## Dataset excerpts
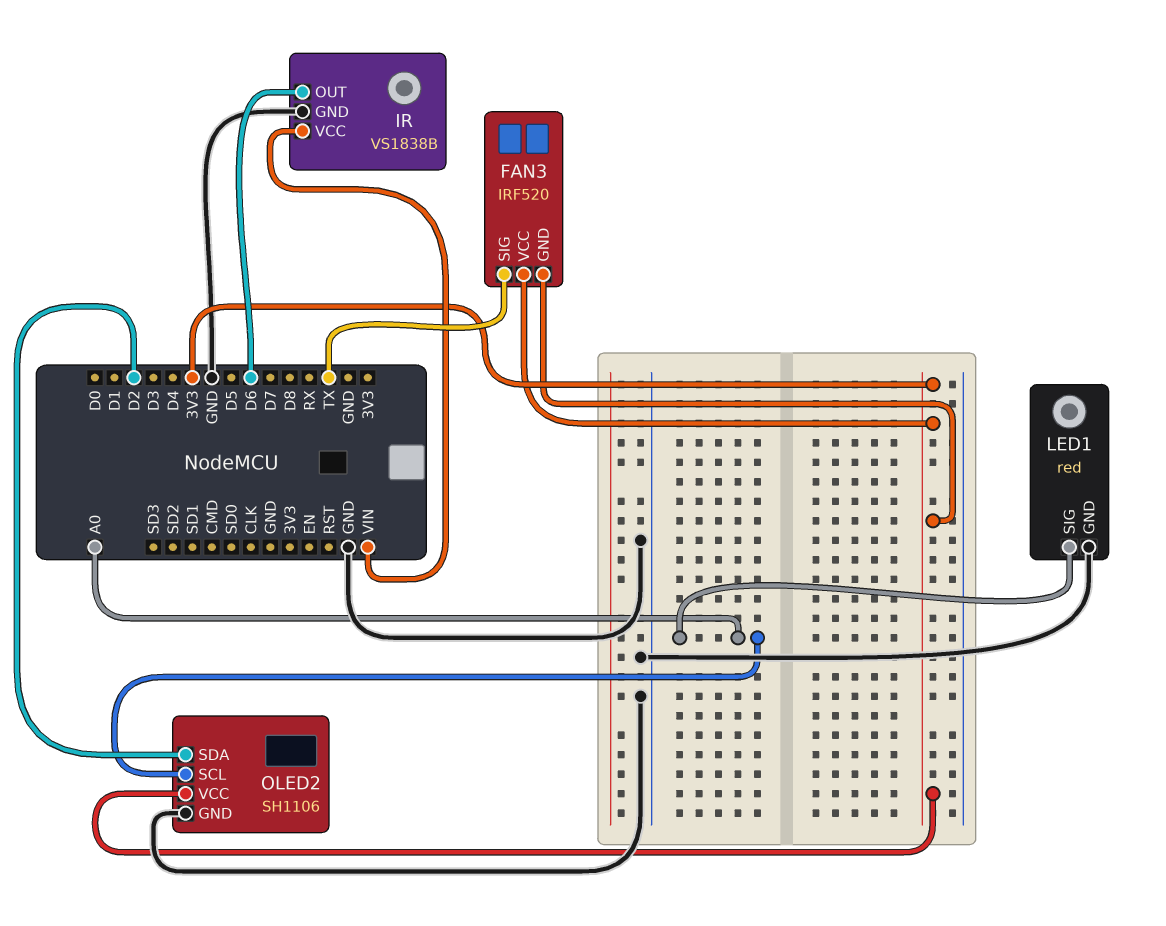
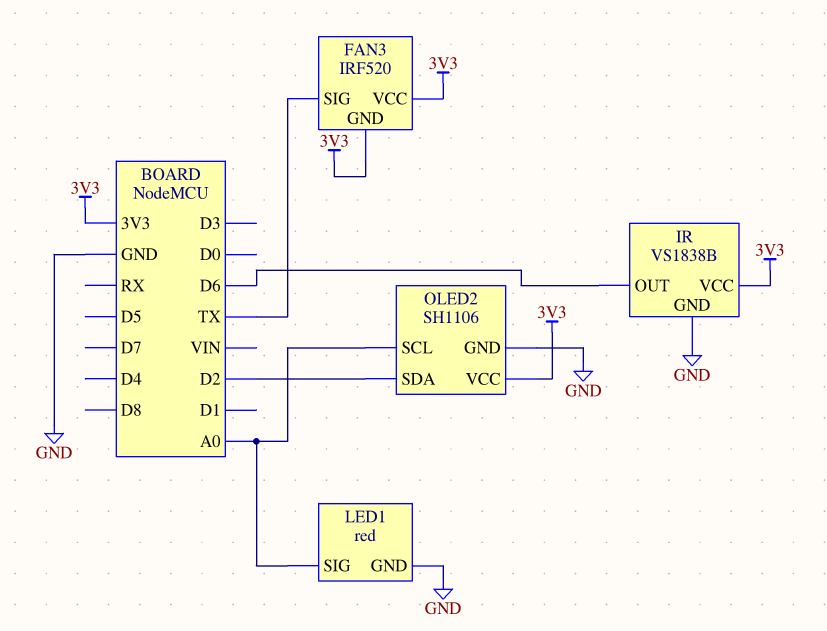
IR pin VCC: VIN -> 3V3

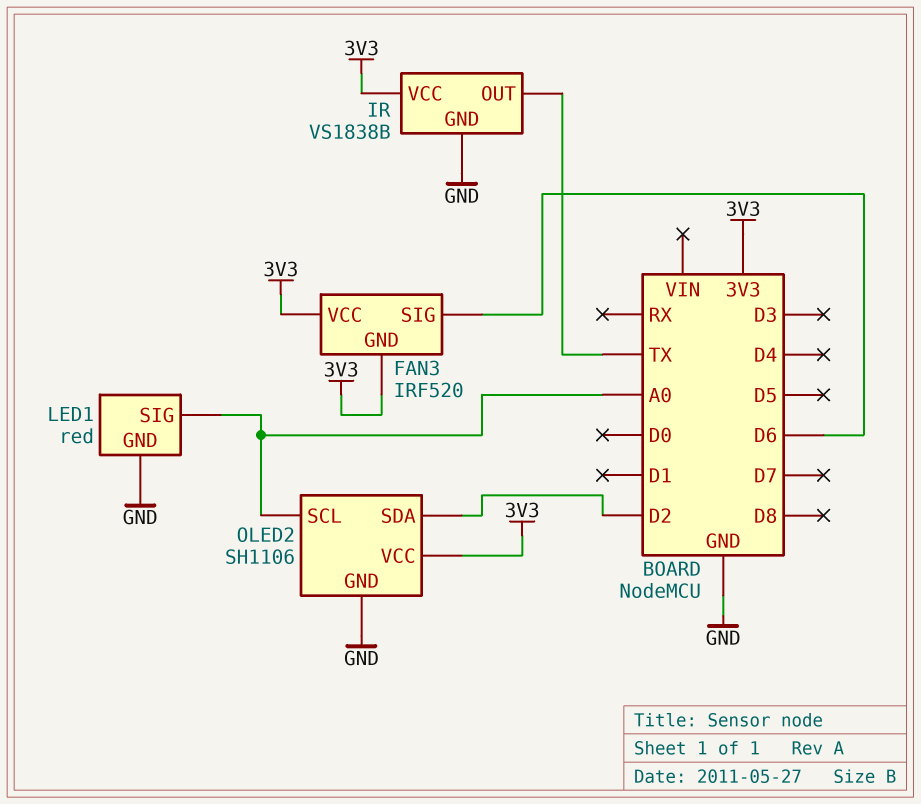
FAN3 pin SIG: TX -> D6
IR pin OUT: D6 -> TX

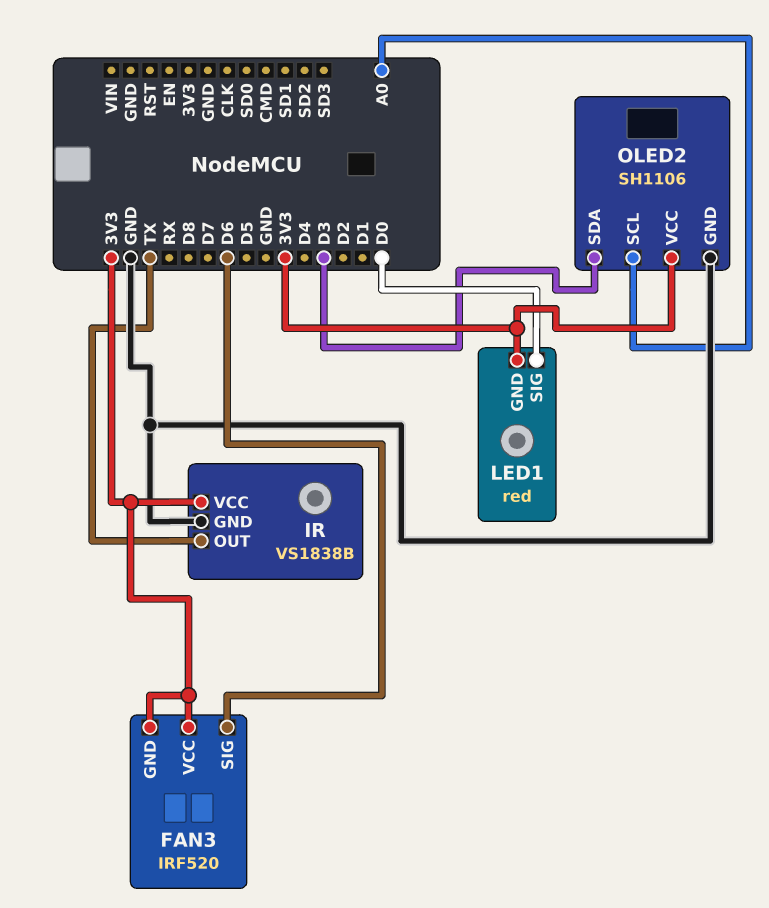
LED1 pin GND: GND -> 3V3
LED1 pin SIG: A0 -> D0
OLED2 pin SDA: D2 -> D3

## Task instructions
Write the lines above out again exactly, without any of their pictures.

## Answer space
IR pin VCC: VIN -> 3V3

FAN3 pin SIG: TX -> D6
IR pin OUT: D6 -> TX

LED1 pin GND: GND -> 3V3
LED1 pin SIG: A0 -> D0
OLED2 pin SDA: D2 -> D3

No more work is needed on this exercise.